Aim of the exercise =
Each entry below must be given again word for word, with no pictures.
· · · · ·
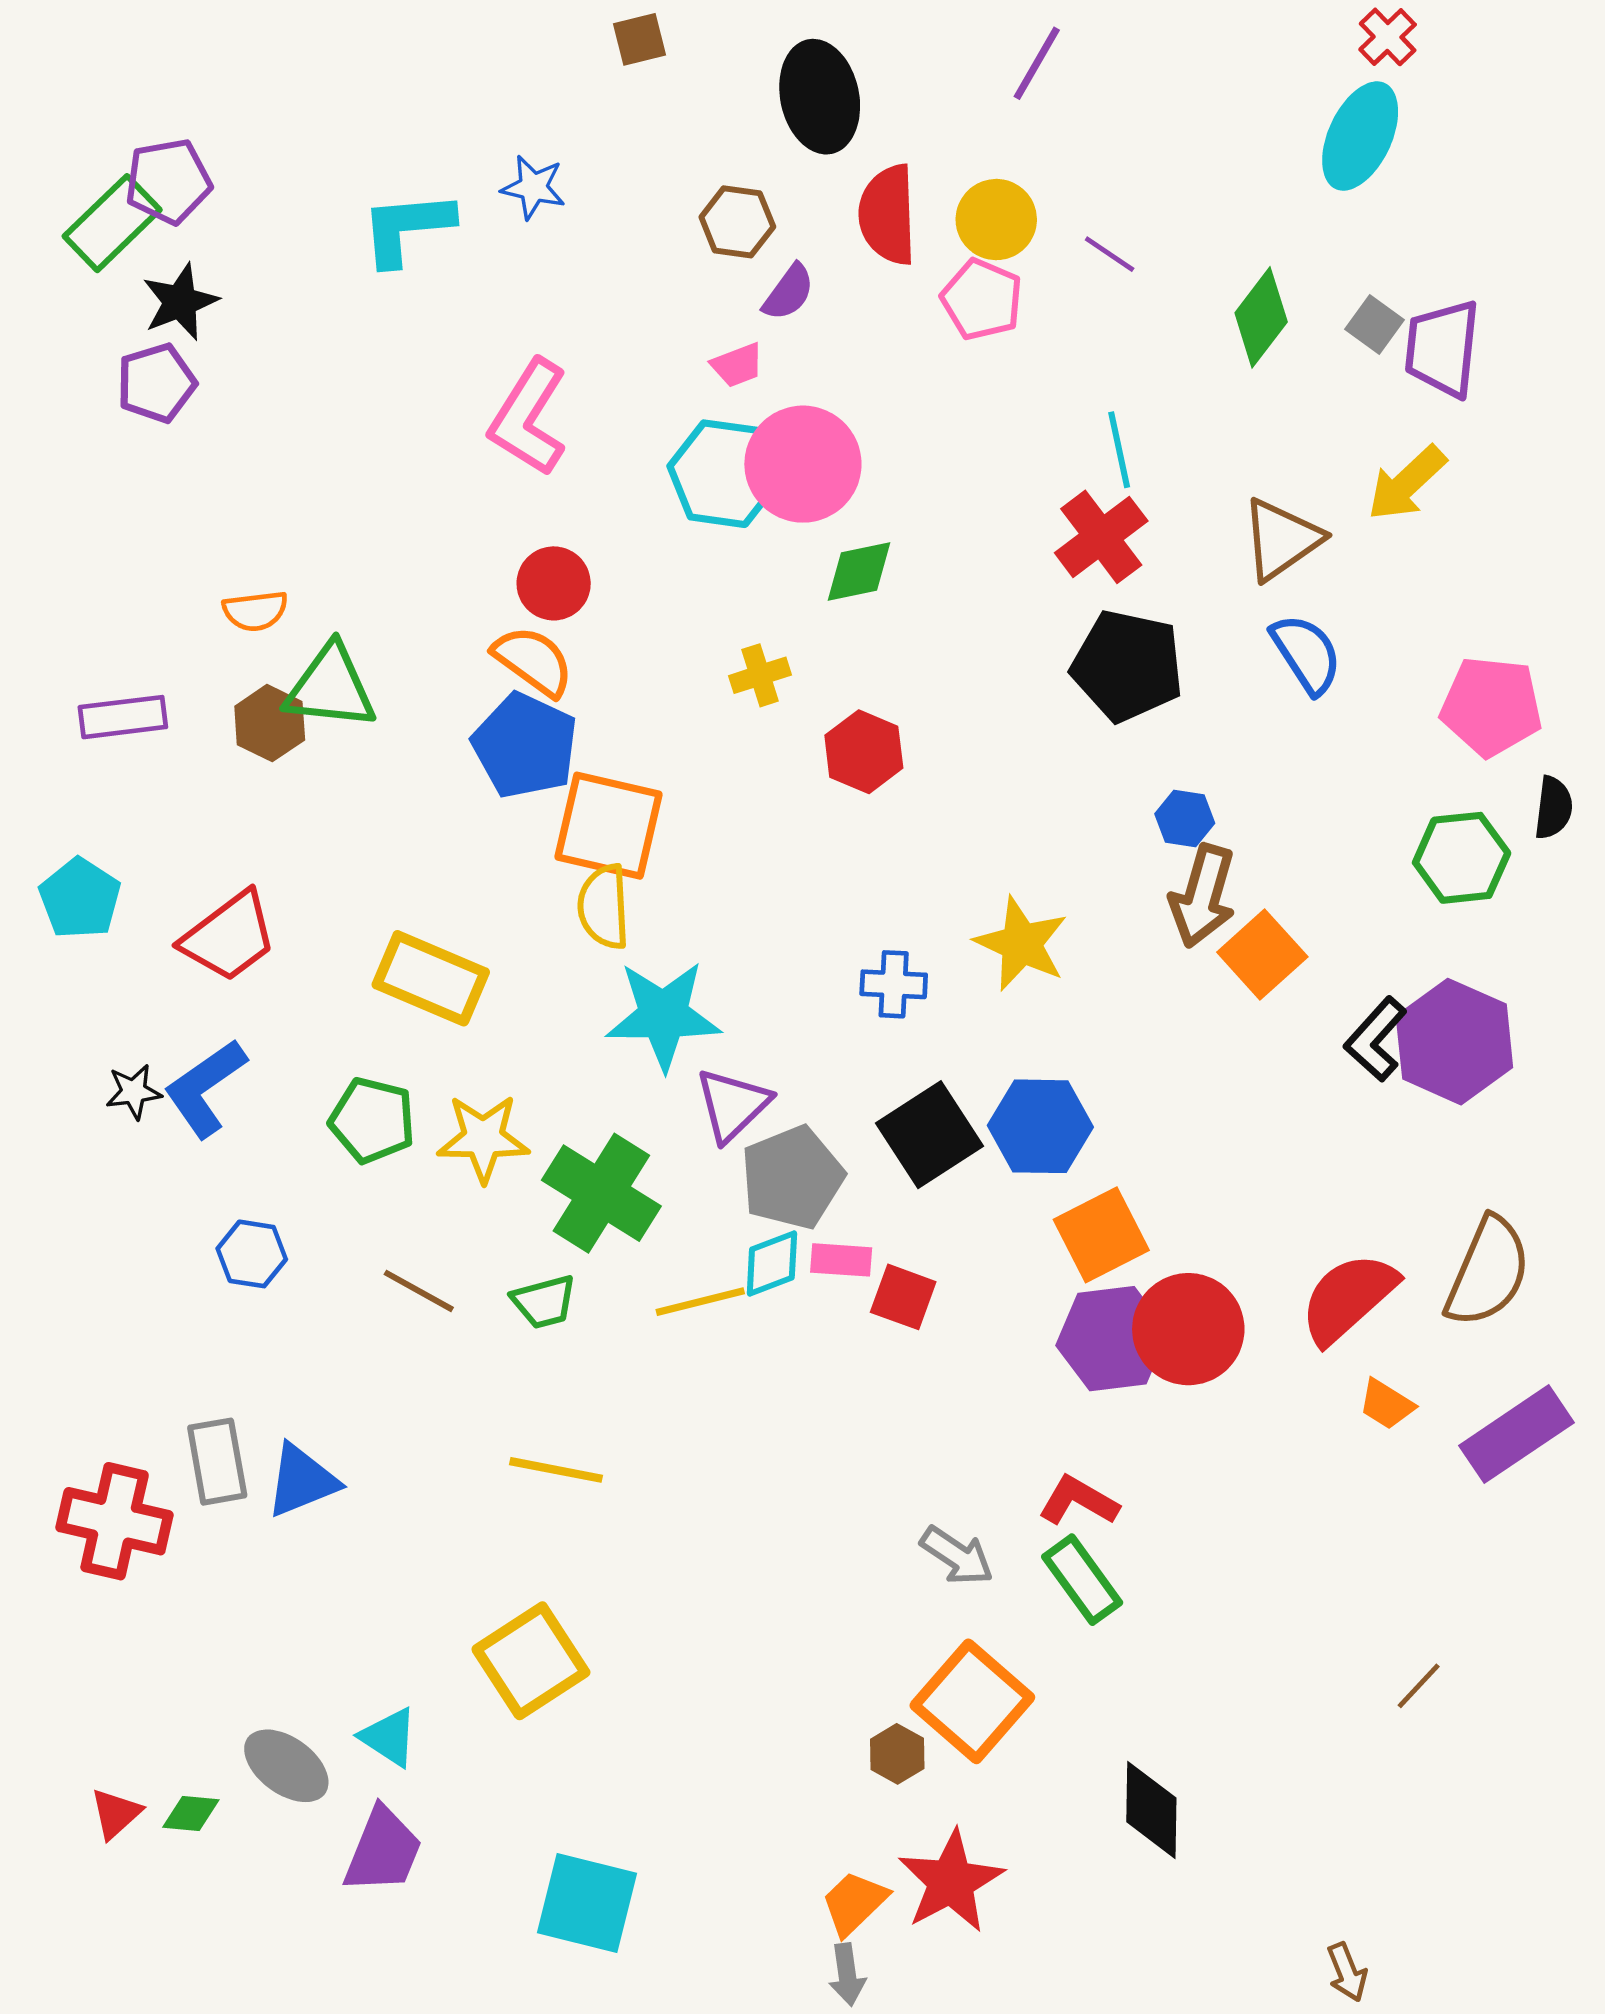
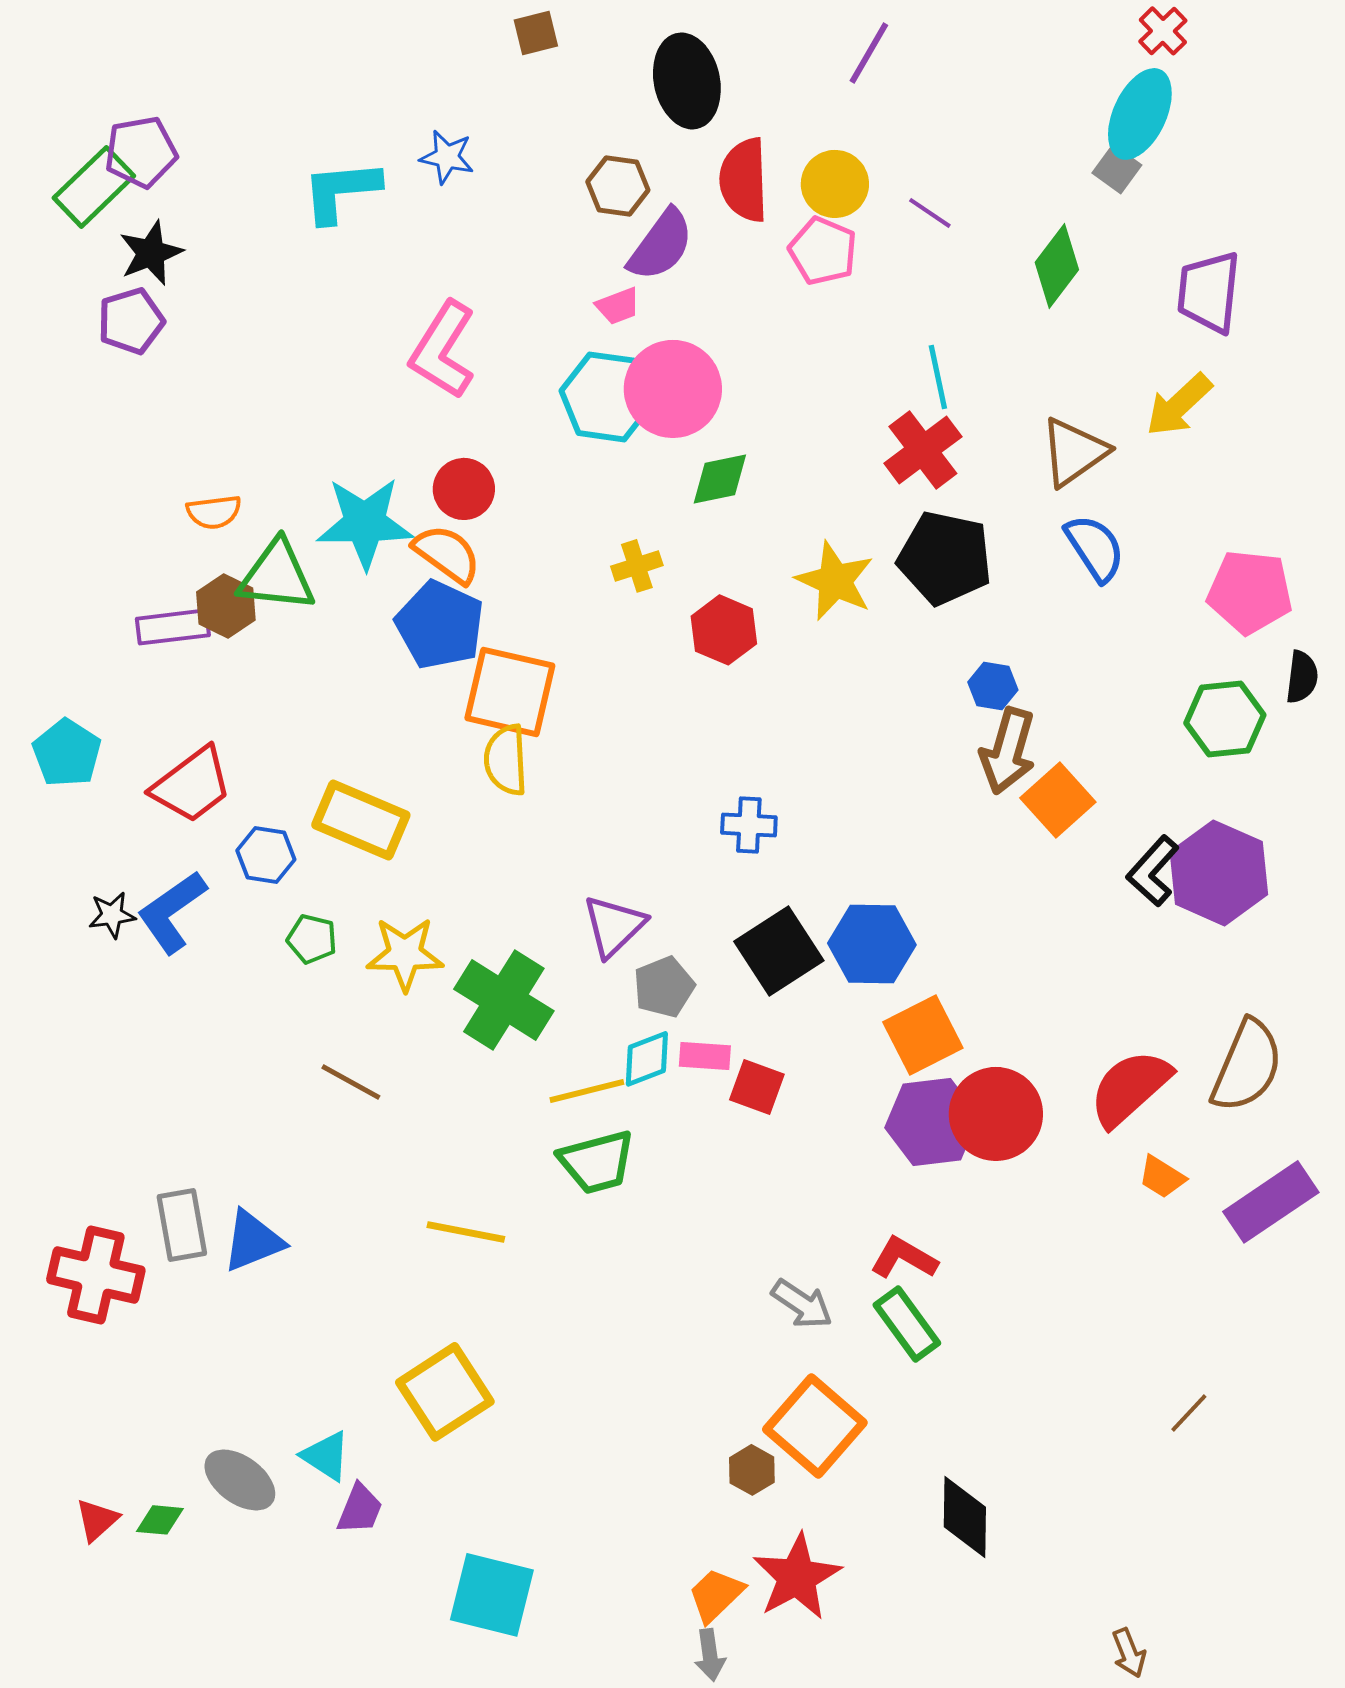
purple semicircle: (789, 292) -> (661, 245), size x1.5
gray square: (1374, 325) -> (1117, 169), moved
purple rectangle: (123, 717) -> (173, 627), moved
yellow star: (1021, 944) -> (835, 581), moved
cyan star: (663, 1015) -> (365, 523), moved
green pentagon: (372, 1120) -> (312, 939), size x0.7
gray pentagon: (792, 1178) -> (664, 987), size x0.7
blue hexagon: (252, 1254) -> (266, 855), moved
green trapezoid: (544, 1302) -> (597, 1162), moved, size x1.4
purple trapezoid: (383, 1850) -> (360, 1509), moved, size x0.7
· · · · ·
Result =
purple semicircle: (789, 292) -> (661, 245), size x1.5
gray square: (1374, 325) -> (1117, 169), moved
purple rectangle: (123, 717) -> (173, 627), moved
yellow star: (1021, 944) -> (835, 581), moved
cyan star: (663, 1015) -> (365, 523), moved
green pentagon: (372, 1120) -> (312, 939), size x0.7
gray pentagon: (792, 1178) -> (664, 987), size x0.7
blue hexagon: (252, 1254) -> (266, 855), moved
green trapezoid: (544, 1302) -> (597, 1162), moved, size x1.4
purple trapezoid: (383, 1850) -> (360, 1509), moved, size x0.7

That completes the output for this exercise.